> Exercise
Give back exactly the line containing "- type: insert" together with all the lines after it, ending at the final line below.

• • • • • • •

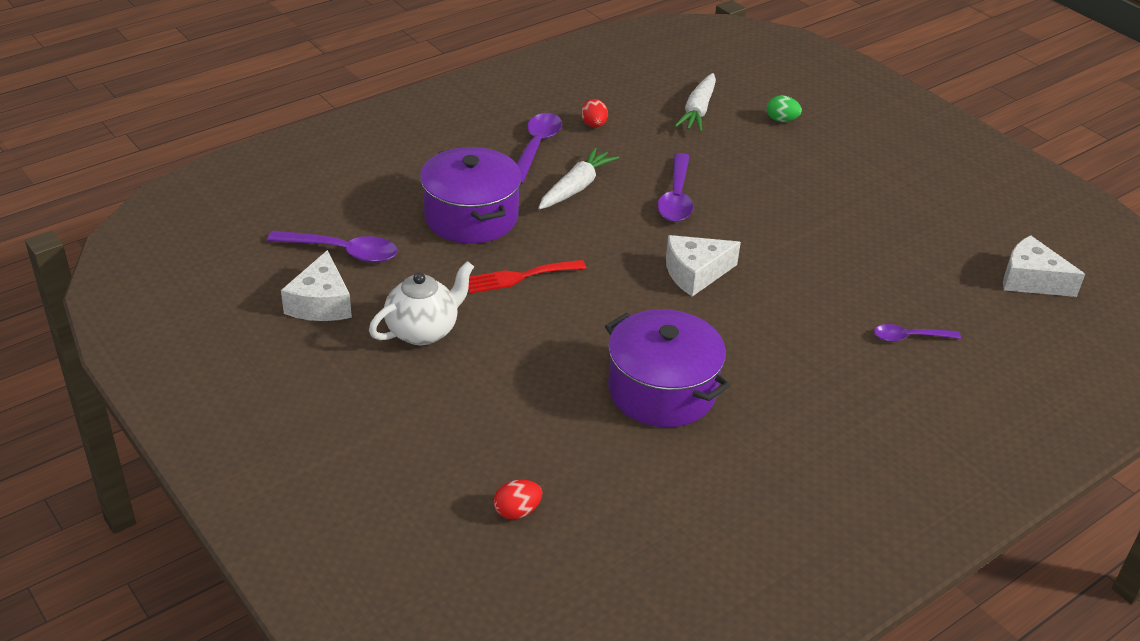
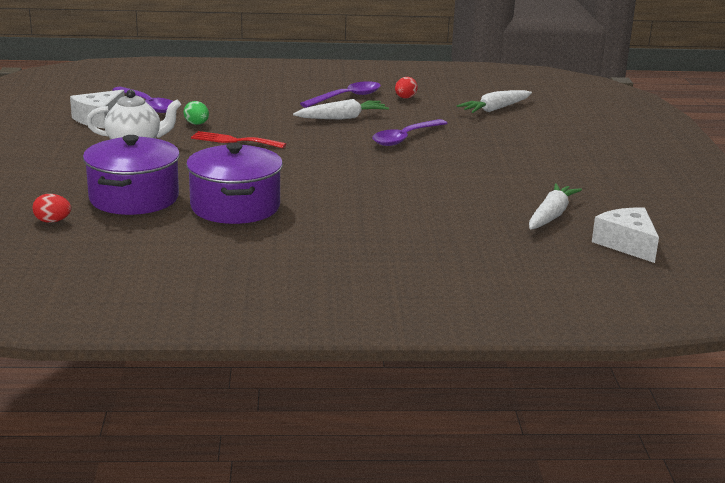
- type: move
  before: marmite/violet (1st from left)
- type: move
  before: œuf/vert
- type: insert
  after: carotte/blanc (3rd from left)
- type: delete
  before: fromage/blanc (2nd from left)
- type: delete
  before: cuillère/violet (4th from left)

• • • • • • •

> Task answer
- type: insert
  after: carotte/blanc (3rd from left)
- type: delete
  before: fromage/blanc (2nd from left)
- type: delete
  before: cuillère/violet (4th from left)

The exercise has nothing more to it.